**TASK BRIEF:** In the copy, include every entry exactly but none of the pictures.

**Coordinate-based object records:**
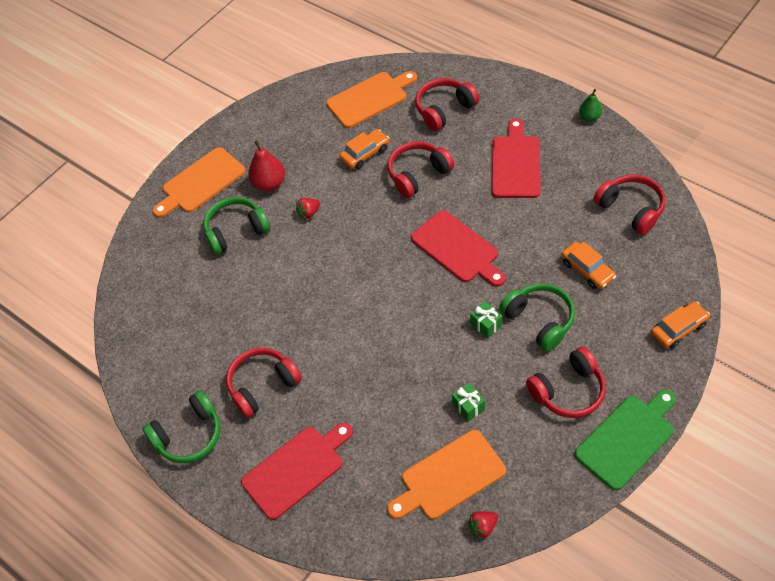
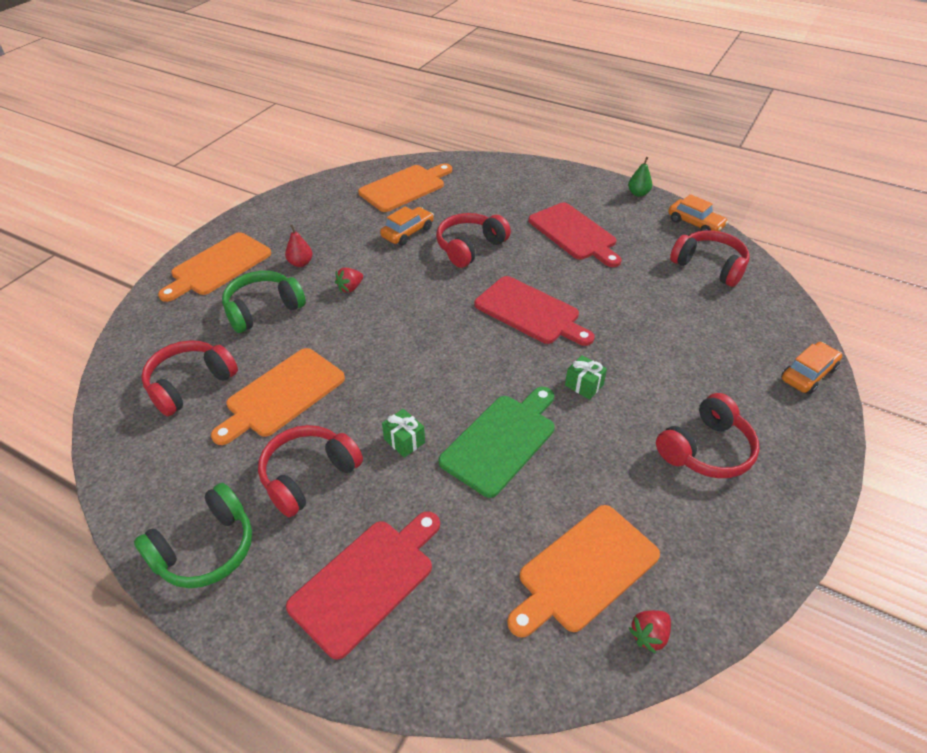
camera: 15 degrees left, 10 degrees down
(247, 314) = (282, 395): none -> orange cutting board
(269, 183) = (300, 263): red pear -> red pear, size x0.63
(444, 109) = (486, 193): red headphones -> red headphones (190, 384)
(468, 406) = (587, 478): green gift -> green gift (404, 441)
(516, 164) = (574, 234): red cutting board -> red cutting board turned 150 degrees clockwise
(539, 320) = (646, 376): green headphones -> none
(587, 270) = (683, 323): orange car -> orange car (695, 223)
(627, 439) = (799, 499): green cutting board -> green cutting board (501, 441)

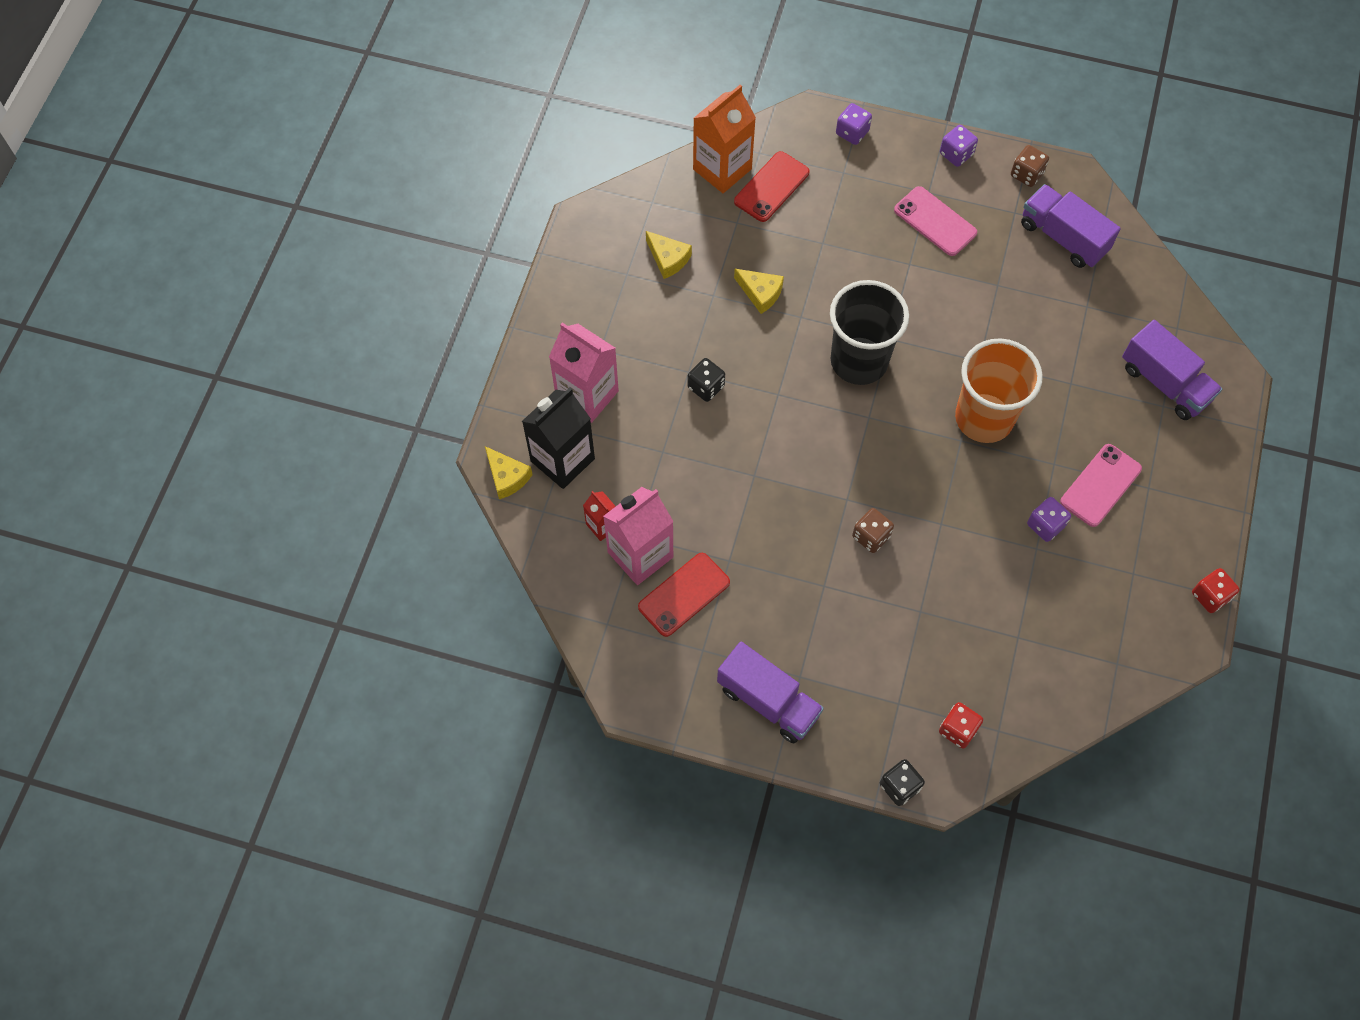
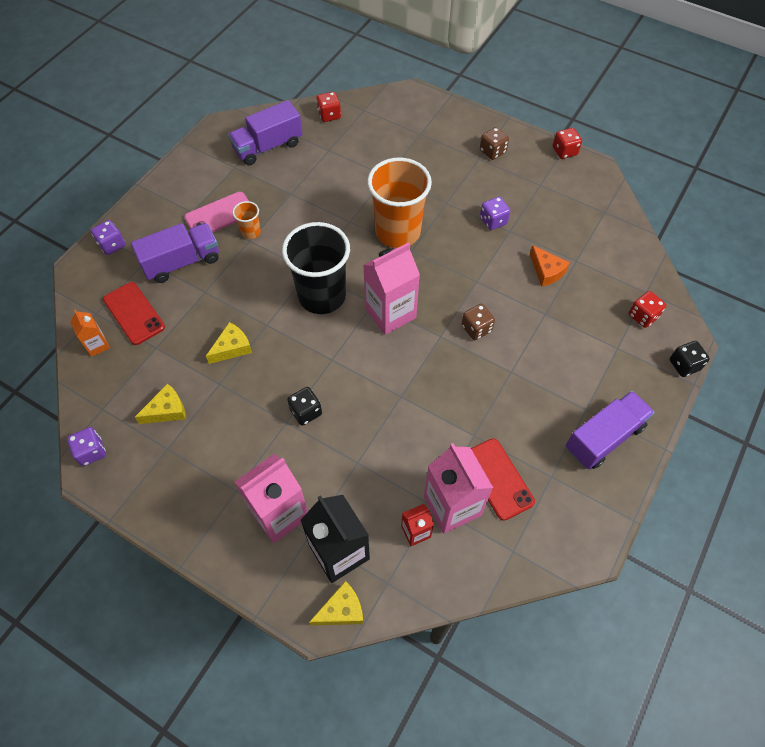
camera: 75 degrees left, 5 degrees down
(722, 169) = (97, 345): orange carton -> orange carton, size x0.51
(860, 438) = (390, 313): none -> pink carton
(922, 261) = (251, 232): none -> orange cup
(956, 154) = (167, 186): purple dice -> purple dice (91, 452)
(987, 603) = (546, 271): none -> orange cheese
(1026, 174) = (206, 151): brown dice -> brown dice (492, 151)
(1100, 485) = (470, 182): pink phone -> none
(1149, 290) = (329, 115): none -> red dice
(1165, 383) = (403, 128): purple truck -> purple truck (182, 262)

**RESULT OF THE EXERCISE:**
camera: 15 degrees left, 10 degrees down
(247, 314) = (282, 395): none -> orange cutting board
(269, 183) = (300, 263): red pear -> red pear, size x0.63
(444, 109) = (486, 193): red headphones -> red headphones (190, 384)
(468, 406) = (587, 478): green gift -> green gift (404, 441)
(516, 164) = (574, 234): red cutting board -> red cutting board turned 150 degrees clockwise
(539, 320) = (646, 376): green headphones -> none
(587, 270) = (683, 323): orange car -> orange car (695, 223)
(627, 439) = (799, 499): green cutting board -> green cutting board (501, 441)

camera: 75 degrees left, 5 degrees down
(722, 169) = (97, 345): orange carton -> orange carton, size x0.51
(860, 438) = (390, 313): none -> pink carton
(922, 261) = (251, 232): none -> orange cup
(956, 154) = (167, 186): purple dice -> purple dice (91, 452)
(987, 603) = (546, 271): none -> orange cheese
(1026, 174) = (206, 151): brown dice -> brown dice (492, 151)
(1100, 485) = (470, 182): pink phone -> none
(1149, 290) = (329, 115): none -> red dice
(1165, 383) = (403, 128): purple truck -> purple truck (182, 262)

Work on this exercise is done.